> _AIM_: Determine how many lines of the listing below contain the string "kern", and reply with only that number.

(Saved data entries)
•••

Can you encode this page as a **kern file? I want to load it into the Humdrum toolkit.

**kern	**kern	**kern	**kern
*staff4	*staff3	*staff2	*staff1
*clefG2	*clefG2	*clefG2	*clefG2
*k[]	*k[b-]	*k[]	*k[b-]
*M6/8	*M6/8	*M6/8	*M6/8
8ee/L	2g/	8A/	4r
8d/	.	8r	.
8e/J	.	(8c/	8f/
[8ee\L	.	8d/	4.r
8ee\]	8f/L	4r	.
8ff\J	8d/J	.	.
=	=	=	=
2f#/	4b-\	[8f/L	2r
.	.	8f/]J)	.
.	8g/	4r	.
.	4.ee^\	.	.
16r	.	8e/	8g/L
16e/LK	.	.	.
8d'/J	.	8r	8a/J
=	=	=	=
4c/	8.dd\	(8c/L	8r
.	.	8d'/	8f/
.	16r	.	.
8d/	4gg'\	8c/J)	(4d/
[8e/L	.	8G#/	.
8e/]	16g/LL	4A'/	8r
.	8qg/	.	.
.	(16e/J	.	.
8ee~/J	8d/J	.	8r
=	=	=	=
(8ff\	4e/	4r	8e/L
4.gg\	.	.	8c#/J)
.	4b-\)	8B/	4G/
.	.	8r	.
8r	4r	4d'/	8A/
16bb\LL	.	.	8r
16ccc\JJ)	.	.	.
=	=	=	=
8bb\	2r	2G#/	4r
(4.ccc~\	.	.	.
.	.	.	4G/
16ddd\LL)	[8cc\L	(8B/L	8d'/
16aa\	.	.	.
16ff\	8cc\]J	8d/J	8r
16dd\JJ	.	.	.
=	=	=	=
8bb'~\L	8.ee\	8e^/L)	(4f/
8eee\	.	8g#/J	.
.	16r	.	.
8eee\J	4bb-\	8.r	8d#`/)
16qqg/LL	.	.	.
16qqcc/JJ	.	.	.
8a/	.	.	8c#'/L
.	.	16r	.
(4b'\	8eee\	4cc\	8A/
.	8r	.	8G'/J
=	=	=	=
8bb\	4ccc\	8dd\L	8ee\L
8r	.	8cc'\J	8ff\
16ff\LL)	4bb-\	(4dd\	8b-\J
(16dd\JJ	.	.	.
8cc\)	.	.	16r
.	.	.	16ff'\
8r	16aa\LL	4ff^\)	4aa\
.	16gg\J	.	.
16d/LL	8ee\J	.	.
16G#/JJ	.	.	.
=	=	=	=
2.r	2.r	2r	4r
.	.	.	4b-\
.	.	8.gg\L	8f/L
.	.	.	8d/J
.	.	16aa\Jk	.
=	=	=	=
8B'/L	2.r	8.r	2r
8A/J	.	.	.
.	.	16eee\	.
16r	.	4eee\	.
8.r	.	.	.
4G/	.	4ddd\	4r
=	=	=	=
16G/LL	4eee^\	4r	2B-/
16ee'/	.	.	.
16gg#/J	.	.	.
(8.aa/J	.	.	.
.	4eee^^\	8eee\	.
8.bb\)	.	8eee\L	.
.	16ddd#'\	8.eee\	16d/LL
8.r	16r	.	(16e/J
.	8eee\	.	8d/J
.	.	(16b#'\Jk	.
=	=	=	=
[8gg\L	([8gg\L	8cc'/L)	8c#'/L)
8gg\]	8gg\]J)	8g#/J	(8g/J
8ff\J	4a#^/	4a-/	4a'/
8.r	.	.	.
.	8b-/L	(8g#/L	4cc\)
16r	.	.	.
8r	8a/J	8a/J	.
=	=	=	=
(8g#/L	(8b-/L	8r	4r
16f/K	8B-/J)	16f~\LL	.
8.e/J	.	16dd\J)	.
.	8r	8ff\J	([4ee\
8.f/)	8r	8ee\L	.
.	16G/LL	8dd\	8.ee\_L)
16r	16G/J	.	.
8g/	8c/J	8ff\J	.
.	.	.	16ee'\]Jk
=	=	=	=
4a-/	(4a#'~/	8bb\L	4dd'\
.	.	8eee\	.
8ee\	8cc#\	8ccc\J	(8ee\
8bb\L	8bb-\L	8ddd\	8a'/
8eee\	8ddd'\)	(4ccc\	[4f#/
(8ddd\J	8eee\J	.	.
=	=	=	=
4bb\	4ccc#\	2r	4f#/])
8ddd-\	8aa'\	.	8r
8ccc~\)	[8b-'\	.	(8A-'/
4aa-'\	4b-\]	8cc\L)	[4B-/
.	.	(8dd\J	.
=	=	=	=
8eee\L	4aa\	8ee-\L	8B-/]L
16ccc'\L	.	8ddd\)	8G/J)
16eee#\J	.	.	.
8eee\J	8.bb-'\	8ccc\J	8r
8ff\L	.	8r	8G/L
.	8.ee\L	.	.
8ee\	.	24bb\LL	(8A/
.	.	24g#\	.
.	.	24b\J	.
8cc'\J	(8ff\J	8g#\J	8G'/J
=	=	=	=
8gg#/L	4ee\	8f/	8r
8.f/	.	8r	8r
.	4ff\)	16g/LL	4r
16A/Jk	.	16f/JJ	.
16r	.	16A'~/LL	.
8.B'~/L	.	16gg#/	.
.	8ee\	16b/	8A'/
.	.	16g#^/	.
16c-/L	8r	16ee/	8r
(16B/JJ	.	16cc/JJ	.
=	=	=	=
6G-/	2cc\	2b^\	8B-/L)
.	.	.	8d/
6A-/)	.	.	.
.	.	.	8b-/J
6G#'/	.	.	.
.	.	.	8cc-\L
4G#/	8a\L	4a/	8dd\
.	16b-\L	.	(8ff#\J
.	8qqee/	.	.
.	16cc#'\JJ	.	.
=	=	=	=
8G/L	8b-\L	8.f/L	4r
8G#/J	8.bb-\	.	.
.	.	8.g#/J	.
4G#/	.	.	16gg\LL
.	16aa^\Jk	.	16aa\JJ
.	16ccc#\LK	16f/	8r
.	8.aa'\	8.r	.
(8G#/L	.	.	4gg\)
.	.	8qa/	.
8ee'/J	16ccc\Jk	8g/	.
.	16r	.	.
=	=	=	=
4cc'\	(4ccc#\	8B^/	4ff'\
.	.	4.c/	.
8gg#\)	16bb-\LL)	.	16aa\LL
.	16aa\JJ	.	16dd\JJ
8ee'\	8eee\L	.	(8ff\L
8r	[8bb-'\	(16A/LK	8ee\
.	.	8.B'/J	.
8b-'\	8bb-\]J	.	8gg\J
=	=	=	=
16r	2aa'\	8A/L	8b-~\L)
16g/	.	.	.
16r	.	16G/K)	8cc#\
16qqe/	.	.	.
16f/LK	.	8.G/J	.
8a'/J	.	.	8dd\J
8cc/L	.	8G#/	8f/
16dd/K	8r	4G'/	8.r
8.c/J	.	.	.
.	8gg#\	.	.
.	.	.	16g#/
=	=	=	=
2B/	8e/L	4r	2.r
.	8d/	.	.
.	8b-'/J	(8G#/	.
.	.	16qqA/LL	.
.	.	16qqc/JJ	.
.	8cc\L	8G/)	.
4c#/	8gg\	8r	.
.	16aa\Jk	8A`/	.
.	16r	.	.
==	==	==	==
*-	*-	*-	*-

•••

> _RESPONSE TO THIS EXERCISE_: 2